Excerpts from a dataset
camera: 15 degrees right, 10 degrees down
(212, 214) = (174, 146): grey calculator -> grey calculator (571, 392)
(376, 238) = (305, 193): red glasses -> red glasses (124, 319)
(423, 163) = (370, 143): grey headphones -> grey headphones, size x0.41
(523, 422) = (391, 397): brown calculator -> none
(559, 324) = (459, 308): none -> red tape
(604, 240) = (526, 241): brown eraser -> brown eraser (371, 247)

==

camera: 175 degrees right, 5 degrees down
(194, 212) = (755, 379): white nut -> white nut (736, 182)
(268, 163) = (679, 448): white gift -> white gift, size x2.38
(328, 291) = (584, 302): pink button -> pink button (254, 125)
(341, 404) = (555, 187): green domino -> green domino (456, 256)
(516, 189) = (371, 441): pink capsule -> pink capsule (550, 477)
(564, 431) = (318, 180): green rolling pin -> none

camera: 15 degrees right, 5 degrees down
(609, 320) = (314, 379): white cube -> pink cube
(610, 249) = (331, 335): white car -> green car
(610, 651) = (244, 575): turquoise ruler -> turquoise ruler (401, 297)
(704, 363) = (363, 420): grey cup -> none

---

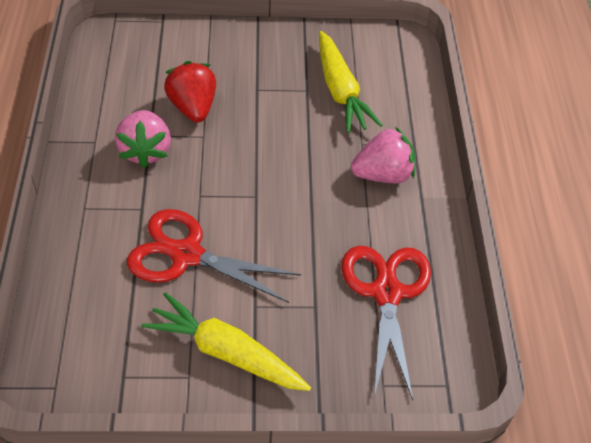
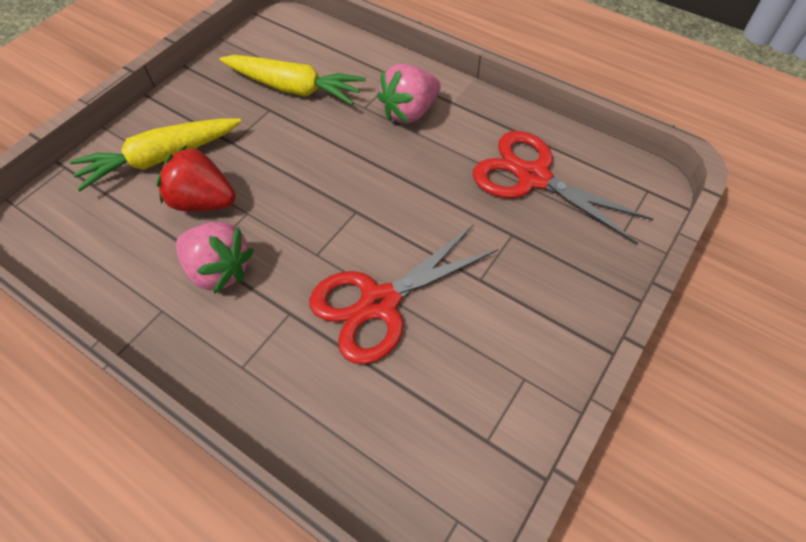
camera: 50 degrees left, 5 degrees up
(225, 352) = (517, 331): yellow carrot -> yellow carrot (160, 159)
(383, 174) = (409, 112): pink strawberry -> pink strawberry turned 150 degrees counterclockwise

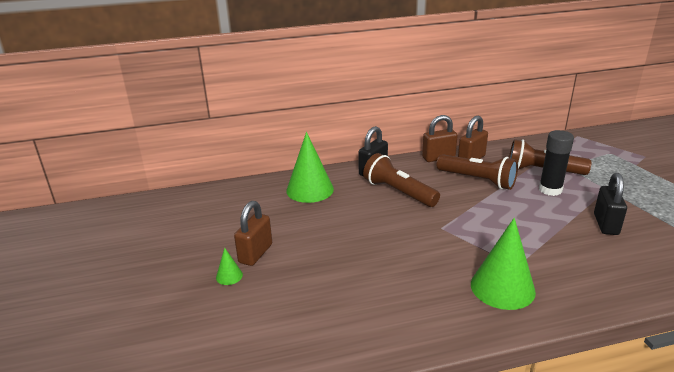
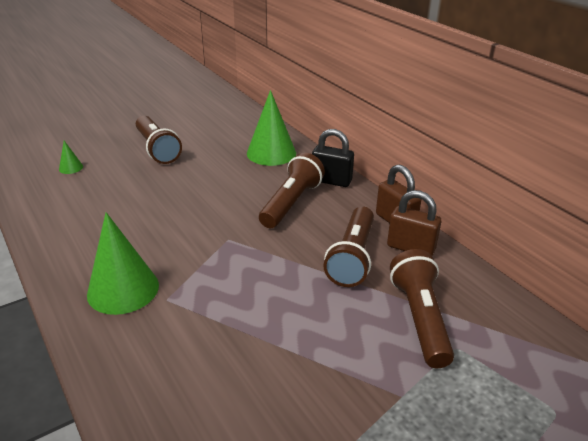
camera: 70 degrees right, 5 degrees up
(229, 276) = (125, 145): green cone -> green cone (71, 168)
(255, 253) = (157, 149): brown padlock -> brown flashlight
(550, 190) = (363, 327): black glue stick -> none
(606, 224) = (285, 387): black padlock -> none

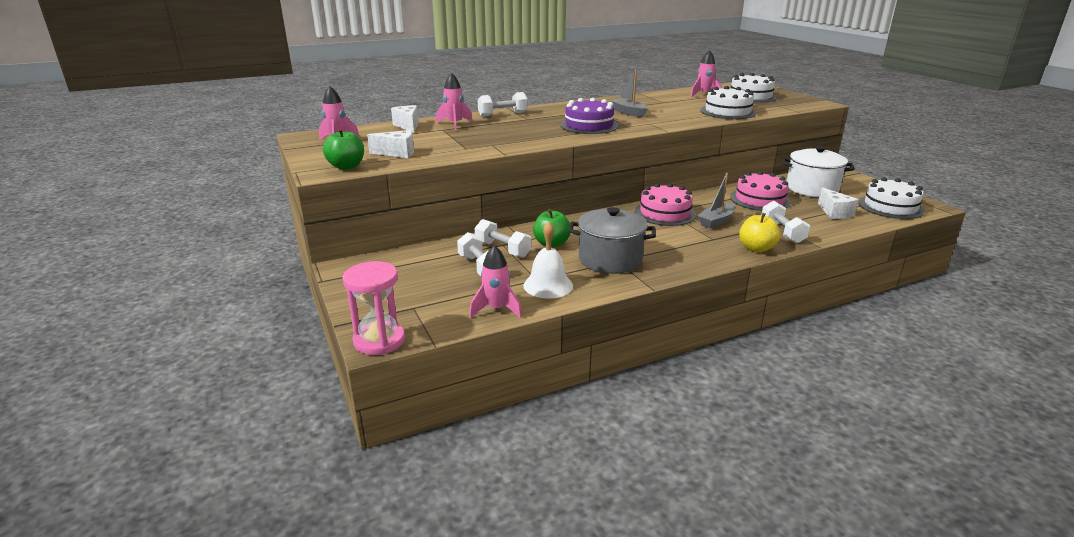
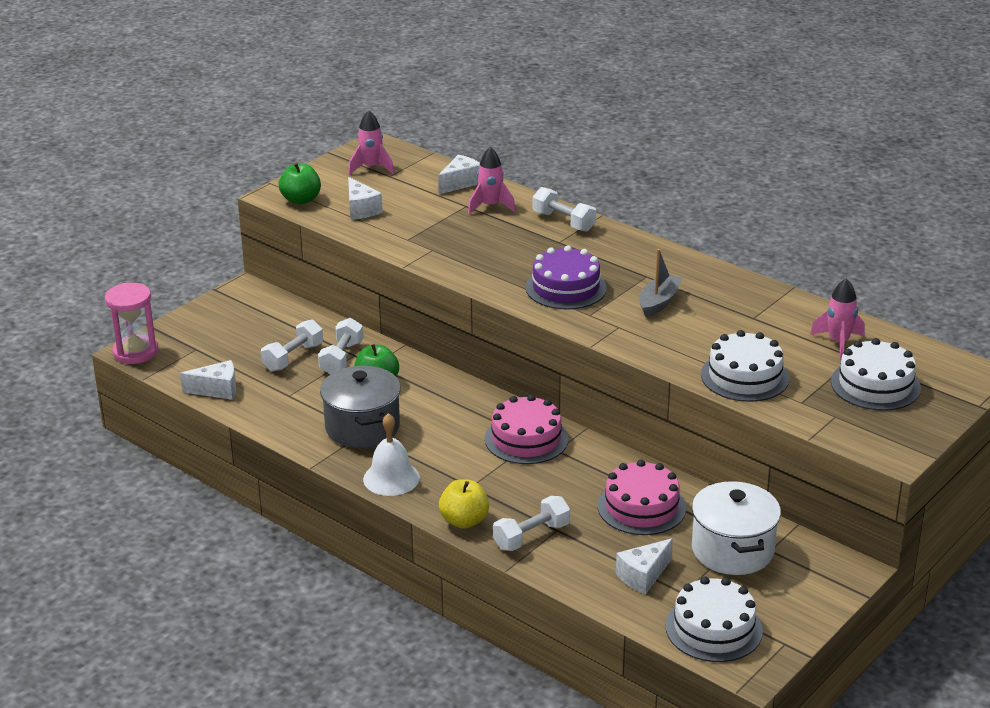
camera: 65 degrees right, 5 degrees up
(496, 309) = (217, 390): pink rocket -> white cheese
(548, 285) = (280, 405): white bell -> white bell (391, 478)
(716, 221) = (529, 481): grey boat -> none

- **The problem**: Would you print exactly, and only, the lines of the data above from the line with "camera: 15 degrees right, 10 degrees down" through the line with "(604, 240) = (526, 241): brown", inclusive?

- **Written answer**:
camera: 15 degrees right, 10 degrees down
(212, 214) = (174, 146): grey calculator -> grey calculator (571, 392)
(376, 238) = (305, 193): red glasses -> red glasses (124, 319)
(423, 163) = (370, 143): grey headphones -> grey headphones, size x0.41
(523, 422) = (391, 397): brown calculator -> none
(559, 324) = (459, 308): none -> red tape
(604, 240) = (526, 241): brown eraser -> brown eraser (371, 247)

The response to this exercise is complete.